▶ Problem details: Repeat exactly the lines from the start of the records below through the line that contains "(147, 483) = (313, 458): turquoise", including both.

◆ ◆ ◆ ◆ ◆

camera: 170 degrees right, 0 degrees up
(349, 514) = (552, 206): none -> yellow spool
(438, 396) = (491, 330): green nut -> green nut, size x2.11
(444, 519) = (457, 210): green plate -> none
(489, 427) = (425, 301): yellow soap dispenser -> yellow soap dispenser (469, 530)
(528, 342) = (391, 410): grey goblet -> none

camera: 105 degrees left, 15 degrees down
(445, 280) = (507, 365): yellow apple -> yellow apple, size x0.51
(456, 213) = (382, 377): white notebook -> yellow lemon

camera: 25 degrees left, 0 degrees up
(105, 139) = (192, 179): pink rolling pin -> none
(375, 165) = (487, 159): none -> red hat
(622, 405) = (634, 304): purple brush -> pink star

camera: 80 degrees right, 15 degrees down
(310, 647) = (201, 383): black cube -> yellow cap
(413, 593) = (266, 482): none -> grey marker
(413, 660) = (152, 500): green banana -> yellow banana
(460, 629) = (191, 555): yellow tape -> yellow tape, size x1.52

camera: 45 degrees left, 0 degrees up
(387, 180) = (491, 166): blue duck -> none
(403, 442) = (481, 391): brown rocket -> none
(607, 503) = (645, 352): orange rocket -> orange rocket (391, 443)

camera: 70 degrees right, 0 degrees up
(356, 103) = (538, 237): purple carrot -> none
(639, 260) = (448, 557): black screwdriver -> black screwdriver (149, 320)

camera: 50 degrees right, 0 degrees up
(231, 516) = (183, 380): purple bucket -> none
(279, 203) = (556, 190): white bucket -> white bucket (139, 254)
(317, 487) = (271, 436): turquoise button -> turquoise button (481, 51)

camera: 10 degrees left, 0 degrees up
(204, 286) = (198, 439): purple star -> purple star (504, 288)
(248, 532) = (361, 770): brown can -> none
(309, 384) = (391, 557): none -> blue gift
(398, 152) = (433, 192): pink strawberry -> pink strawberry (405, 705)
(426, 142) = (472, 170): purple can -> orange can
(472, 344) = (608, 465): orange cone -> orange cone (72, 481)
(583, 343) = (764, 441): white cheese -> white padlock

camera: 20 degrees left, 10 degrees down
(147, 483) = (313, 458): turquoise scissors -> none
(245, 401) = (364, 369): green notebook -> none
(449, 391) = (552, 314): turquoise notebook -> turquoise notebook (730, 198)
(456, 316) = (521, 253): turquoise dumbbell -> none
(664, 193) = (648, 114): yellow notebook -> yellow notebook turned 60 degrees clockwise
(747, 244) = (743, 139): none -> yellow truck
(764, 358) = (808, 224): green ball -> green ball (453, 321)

◆ ◆ ◆ ◆ ◆

▶ Your response:
camera: 170 degrees right, 0 degrees up
(349, 514) = (552, 206): none -> yellow spool
(438, 396) = (491, 330): green nut -> green nut, size x2.11
(444, 519) = (457, 210): green plate -> none
(489, 427) = (425, 301): yellow soap dispenser -> yellow soap dispenser (469, 530)
(528, 342) = (391, 410): grey goblet -> none

camera: 105 degrees left, 15 degrees down
(445, 280) = (507, 365): yellow apple -> yellow apple, size x0.51
(456, 213) = (382, 377): white notebook -> yellow lemon

camera: 25 degrees left, 0 degrees up
(105, 139) = (192, 179): pink rolling pin -> none
(375, 165) = (487, 159): none -> red hat
(622, 405) = (634, 304): purple brush -> pink star

camera: 80 degrees right, 15 degrees down
(310, 647) = (201, 383): black cube -> yellow cap
(413, 593) = (266, 482): none -> grey marker
(413, 660) = (152, 500): green banana -> yellow banana
(460, 629) = (191, 555): yellow tape -> yellow tape, size x1.52

camera: 45 degrees left, 0 degrees up
(387, 180) = (491, 166): blue duck -> none
(403, 442) = (481, 391): brown rocket -> none
(607, 503) = (645, 352): orange rocket -> orange rocket (391, 443)

camera: 70 degrees right, 0 degrees up
(356, 103) = (538, 237): purple carrot -> none
(639, 260) = (448, 557): black screwdriver -> black screwdriver (149, 320)

camera: 50 degrees right, 0 degrees up
(231, 516) = (183, 380): purple bucket -> none
(279, 203) = (556, 190): white bucket -> white bucket (139, 254)
(317, 487) = (271, 436): turquoise button -> turquoise button (481, 51)

camera: 10 degrees left, 0 degrees up
(204, 286) = (198, 439): purple star -> purple star (504, 288)
(248, 532) = (361, 770): brown can -> none
(309, 384) = (391, 557): none -> blue gift
(398, 152) = (433, 192): pink strawberry -> pink strawberry (405, 705)
(426, 142) = (472, 170): purple can -> orange can
(472, 344) = (608, 465): orange cone -> orange cone (72, 481)
(583, 343) = (764, 441): white cheese -> white padlock

camera: 20 degrees left, 10 degrees down
(147, 483) = (313, 458): turquoise scissors -> none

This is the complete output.